### [ACTIVITY]
When the listing below reaches the line that has "camera: 10 degrees right, 10 degrees up", start reproducing exactly; stop after the line that has "turquoise box [450,315,504,357] -> none", and drop the pictures.

### [AVAILABLE RECORDS]
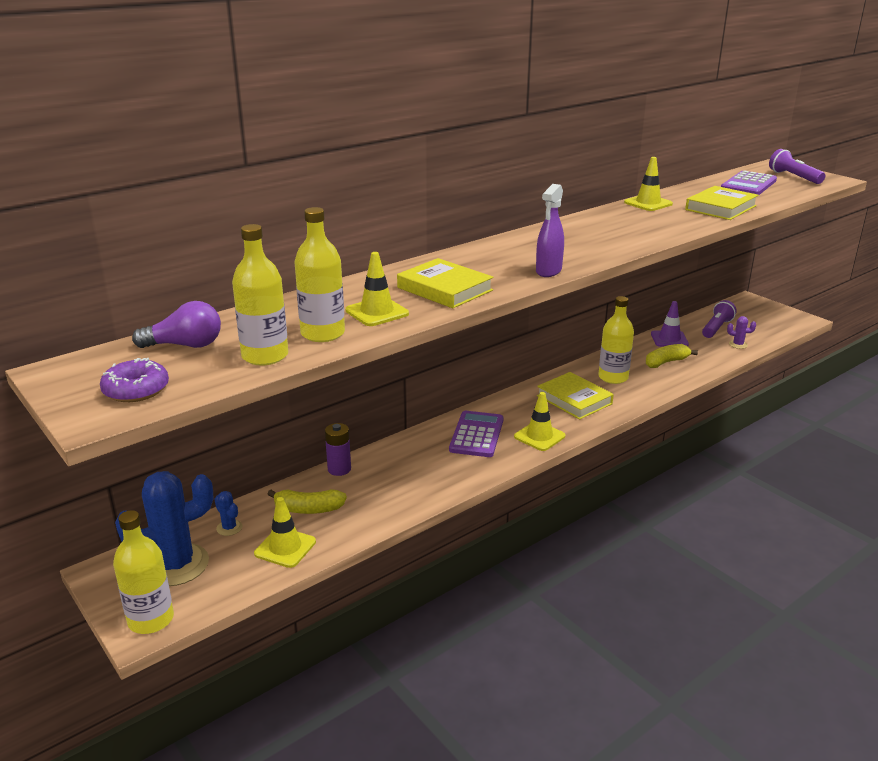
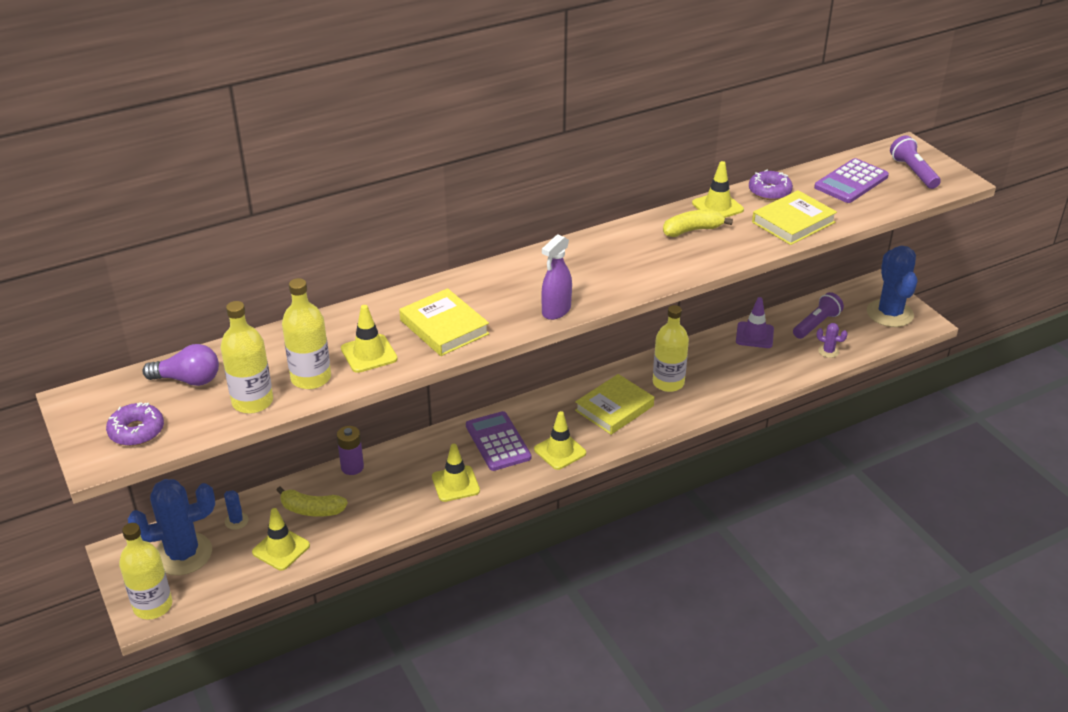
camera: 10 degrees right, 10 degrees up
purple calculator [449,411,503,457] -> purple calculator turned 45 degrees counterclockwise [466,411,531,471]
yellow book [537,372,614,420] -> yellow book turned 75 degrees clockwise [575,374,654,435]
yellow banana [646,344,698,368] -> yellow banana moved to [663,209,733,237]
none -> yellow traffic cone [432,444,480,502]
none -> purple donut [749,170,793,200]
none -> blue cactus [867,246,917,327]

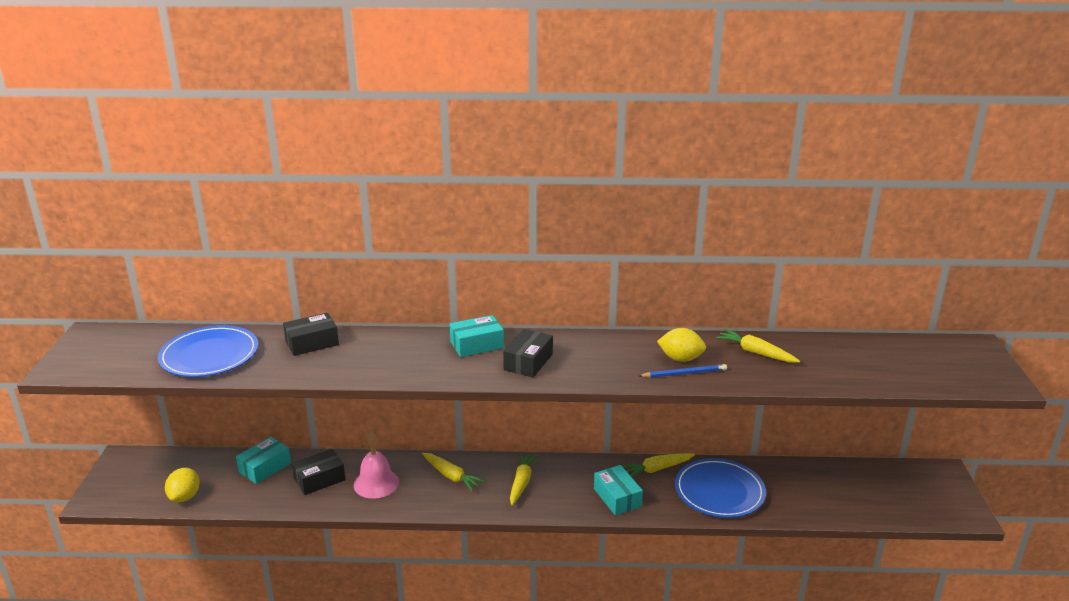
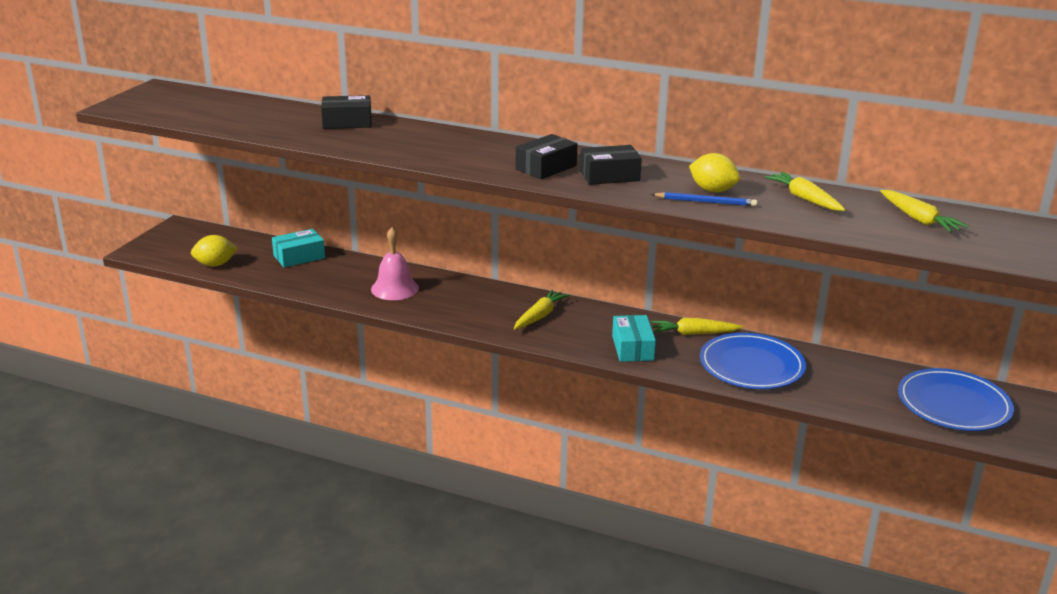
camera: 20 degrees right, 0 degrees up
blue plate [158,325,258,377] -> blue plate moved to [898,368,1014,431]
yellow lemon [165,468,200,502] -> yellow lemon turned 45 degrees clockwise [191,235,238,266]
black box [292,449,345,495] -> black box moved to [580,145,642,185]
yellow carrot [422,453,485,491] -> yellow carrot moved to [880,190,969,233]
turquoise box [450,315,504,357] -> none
* * *
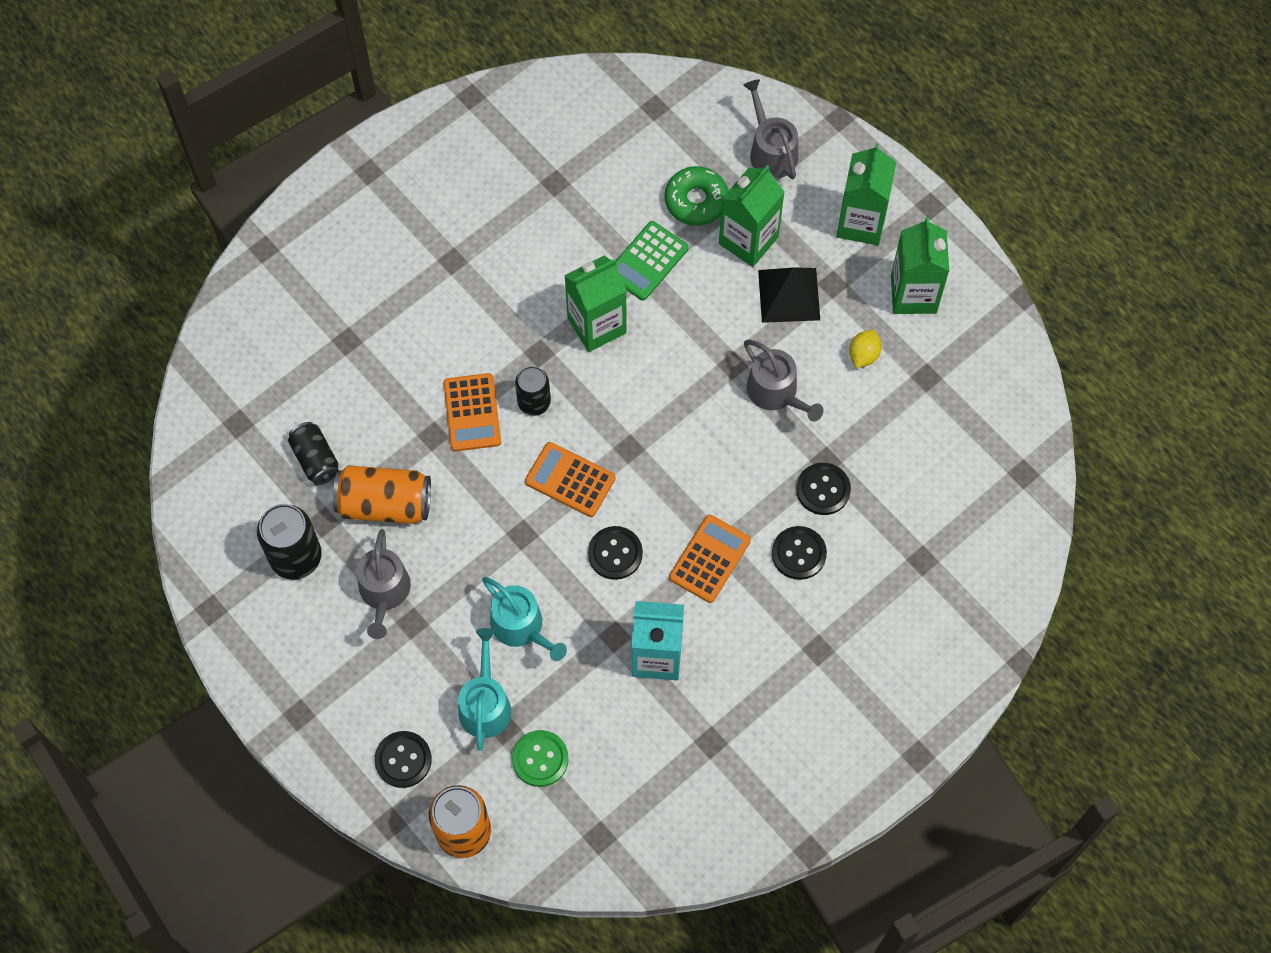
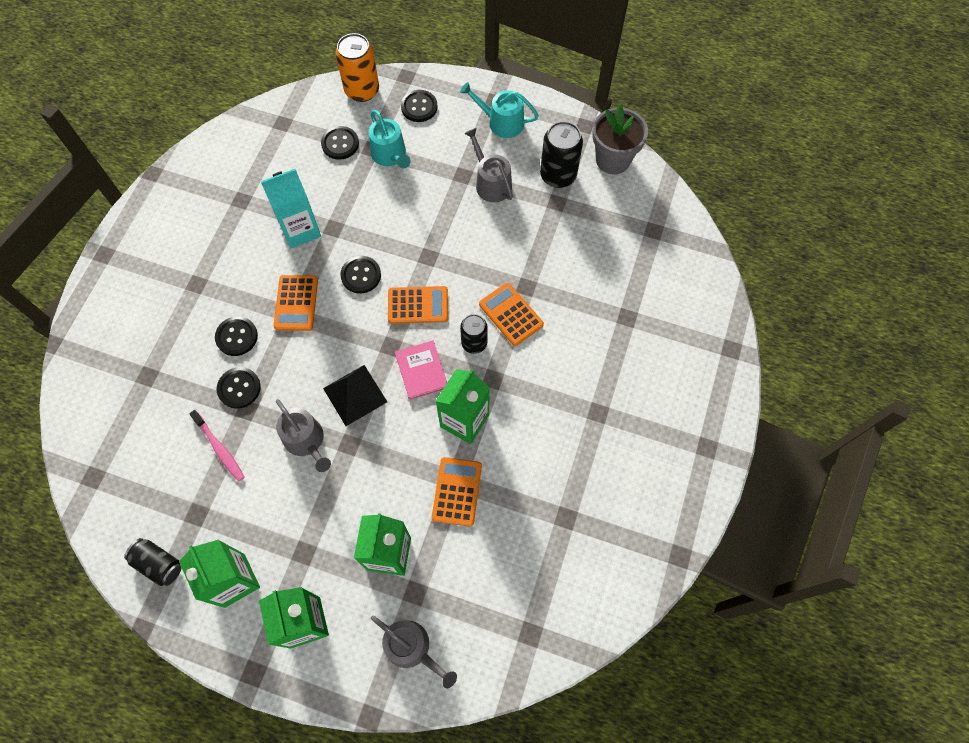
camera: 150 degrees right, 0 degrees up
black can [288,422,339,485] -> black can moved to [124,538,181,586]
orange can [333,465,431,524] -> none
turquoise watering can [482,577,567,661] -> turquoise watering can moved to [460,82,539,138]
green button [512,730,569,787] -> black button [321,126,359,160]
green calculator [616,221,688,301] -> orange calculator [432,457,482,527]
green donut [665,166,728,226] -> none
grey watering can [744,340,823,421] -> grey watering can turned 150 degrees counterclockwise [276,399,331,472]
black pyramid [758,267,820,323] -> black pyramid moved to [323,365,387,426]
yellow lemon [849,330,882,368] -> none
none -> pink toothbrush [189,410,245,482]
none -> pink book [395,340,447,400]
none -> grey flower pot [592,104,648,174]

### [EXERCISE SOLUTION]
camera: 10 degrees right, 10 degrees up
purple calculator [449,411,503,457] -> purple calculator turned 45 degrees counterclockwise [466,411,531,471]
yellow book [537,372,614,420] -> yellow book turned 75 degrees clockwise [575,374,654,435]
yellow banana [646,344,698,368] -> yellow banana moved to [663,209,733,237]
none -> yellow traffic cone [432,444,480,502]
none -> purple donut [749,170,793,200]
none -> blue cactus [867,246,917,327]

camera: 20 degrees right, 0 degrees up
blue plate [158,325,258,377] -> blue plate moved to [898,368,1014,431]
yellow lemon [165,468,200,502] -> yellow lemon turned 45 degrees clockwise [191,235,238,266]
black box [292,449,345,495] -> black box moved to [580,145,642,185]
yellow carrot [422,453,485,491] -> yellow carrot moved to [880,190,969,233]
turquoise box [450,315,504,357] -> none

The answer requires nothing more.